**Records shown**.

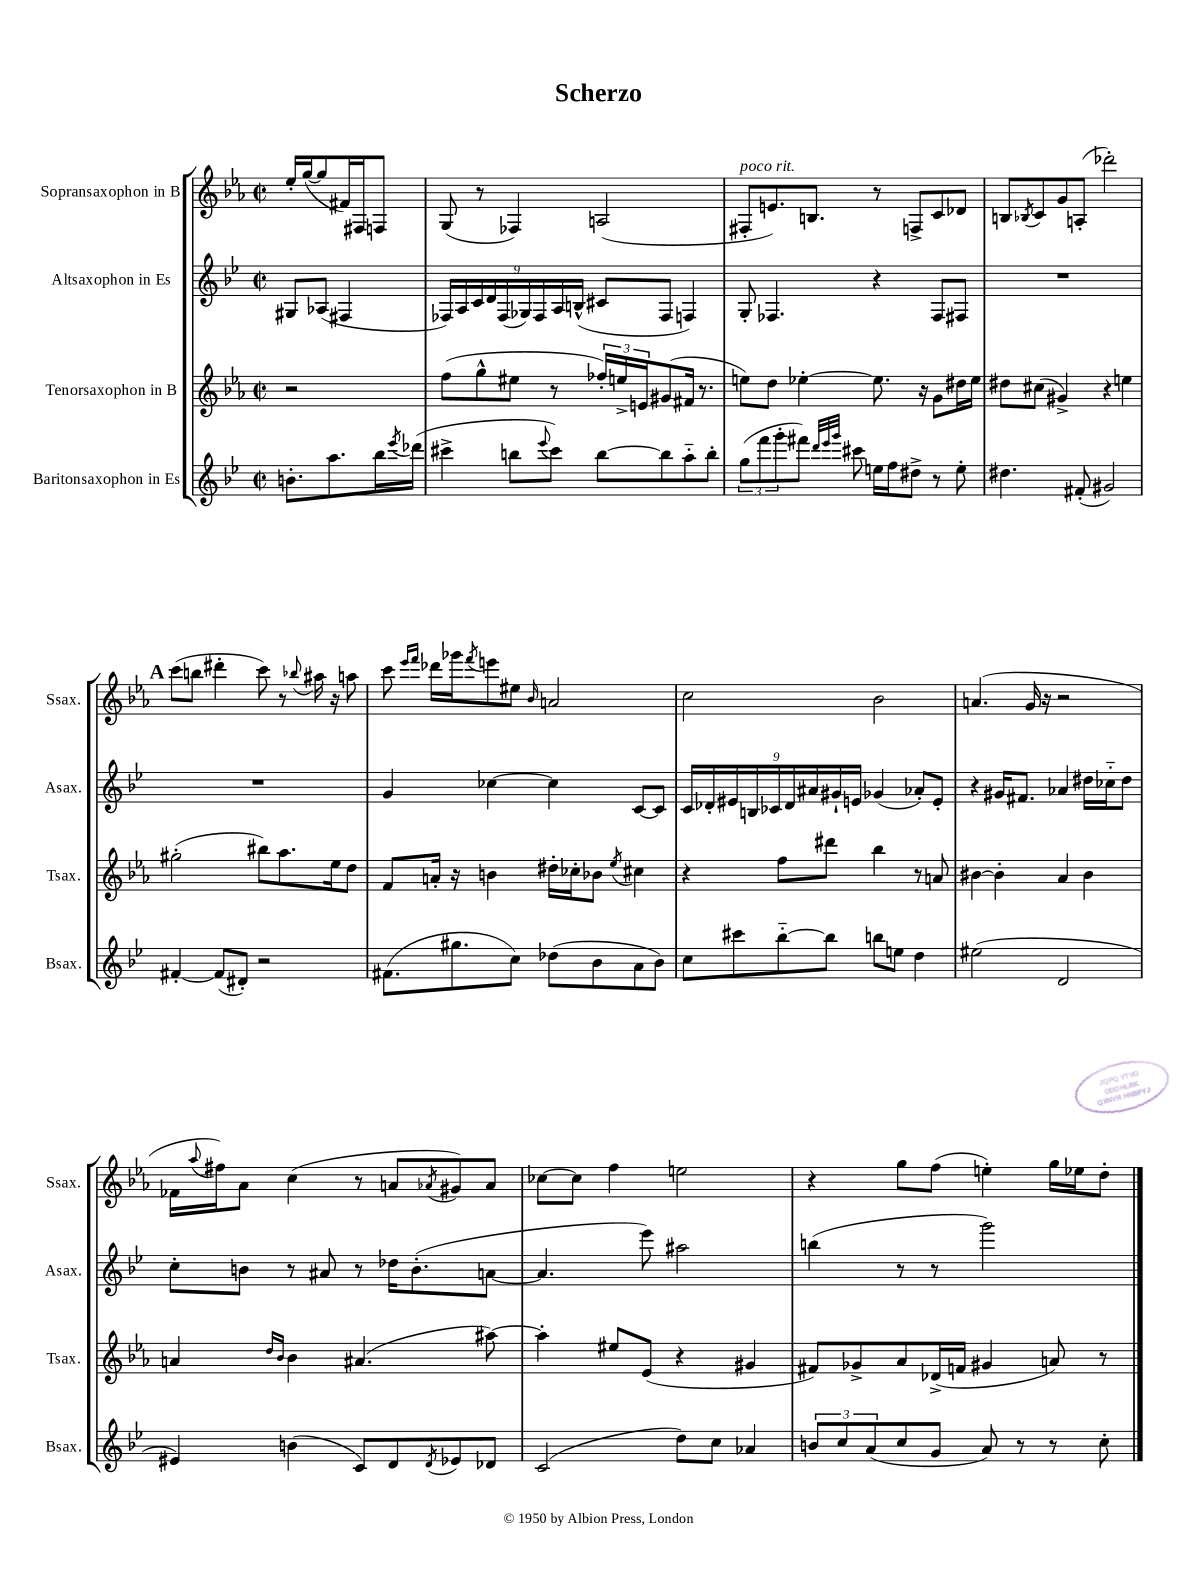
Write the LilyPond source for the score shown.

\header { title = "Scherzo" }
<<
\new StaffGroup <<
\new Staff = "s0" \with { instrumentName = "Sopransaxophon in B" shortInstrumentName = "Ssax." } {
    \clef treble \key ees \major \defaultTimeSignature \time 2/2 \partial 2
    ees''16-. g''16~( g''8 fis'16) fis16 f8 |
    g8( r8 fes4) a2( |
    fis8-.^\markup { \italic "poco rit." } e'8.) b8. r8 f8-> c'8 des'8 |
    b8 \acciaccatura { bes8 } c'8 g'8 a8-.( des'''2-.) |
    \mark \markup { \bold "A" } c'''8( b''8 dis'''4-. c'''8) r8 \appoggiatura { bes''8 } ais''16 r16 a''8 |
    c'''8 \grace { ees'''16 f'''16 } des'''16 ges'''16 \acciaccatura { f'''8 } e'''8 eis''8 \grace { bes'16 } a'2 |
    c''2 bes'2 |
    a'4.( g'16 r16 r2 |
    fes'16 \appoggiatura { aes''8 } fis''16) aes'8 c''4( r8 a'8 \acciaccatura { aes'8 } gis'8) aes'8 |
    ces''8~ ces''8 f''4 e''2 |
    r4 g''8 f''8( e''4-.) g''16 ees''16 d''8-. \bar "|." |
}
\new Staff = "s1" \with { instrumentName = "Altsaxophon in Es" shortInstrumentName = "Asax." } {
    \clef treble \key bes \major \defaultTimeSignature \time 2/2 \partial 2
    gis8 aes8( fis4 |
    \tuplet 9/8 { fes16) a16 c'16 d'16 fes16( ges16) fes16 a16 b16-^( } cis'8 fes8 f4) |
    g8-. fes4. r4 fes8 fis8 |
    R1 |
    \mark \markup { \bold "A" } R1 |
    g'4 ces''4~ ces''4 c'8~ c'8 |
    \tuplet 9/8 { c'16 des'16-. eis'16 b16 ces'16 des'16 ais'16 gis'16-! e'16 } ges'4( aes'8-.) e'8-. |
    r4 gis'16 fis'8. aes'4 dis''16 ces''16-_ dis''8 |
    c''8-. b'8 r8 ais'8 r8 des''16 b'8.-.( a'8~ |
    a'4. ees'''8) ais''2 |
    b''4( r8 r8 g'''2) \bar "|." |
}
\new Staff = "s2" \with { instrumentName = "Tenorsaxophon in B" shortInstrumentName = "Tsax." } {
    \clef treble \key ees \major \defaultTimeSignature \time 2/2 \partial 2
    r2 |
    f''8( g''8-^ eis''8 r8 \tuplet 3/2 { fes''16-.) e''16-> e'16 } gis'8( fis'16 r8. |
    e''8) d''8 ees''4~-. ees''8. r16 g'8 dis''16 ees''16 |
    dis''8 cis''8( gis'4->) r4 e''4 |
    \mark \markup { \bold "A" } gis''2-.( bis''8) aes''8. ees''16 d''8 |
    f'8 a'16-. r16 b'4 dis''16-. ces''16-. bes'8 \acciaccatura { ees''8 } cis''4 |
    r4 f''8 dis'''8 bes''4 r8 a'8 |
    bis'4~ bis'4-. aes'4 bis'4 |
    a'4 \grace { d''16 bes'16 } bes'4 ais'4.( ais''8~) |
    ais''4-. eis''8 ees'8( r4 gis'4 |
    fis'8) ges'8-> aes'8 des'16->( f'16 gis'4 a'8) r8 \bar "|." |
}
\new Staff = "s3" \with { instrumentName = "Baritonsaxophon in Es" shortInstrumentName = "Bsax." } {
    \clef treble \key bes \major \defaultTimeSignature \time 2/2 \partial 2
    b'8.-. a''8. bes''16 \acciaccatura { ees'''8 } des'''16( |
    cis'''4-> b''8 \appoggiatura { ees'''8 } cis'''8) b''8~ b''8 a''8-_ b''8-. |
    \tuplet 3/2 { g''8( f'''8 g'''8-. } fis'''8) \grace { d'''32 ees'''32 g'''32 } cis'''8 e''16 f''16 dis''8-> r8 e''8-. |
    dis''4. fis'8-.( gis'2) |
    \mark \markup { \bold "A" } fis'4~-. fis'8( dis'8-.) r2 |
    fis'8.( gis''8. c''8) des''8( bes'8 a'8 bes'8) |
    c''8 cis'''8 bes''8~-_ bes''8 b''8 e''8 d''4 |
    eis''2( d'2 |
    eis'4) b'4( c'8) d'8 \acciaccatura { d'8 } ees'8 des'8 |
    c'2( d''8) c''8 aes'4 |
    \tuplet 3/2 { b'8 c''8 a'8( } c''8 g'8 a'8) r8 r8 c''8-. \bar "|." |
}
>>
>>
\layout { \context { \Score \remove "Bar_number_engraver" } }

**Aim of the task**.
State how many of the lines above contain the string "markup". Give only the number.

**Exercise answer**.
5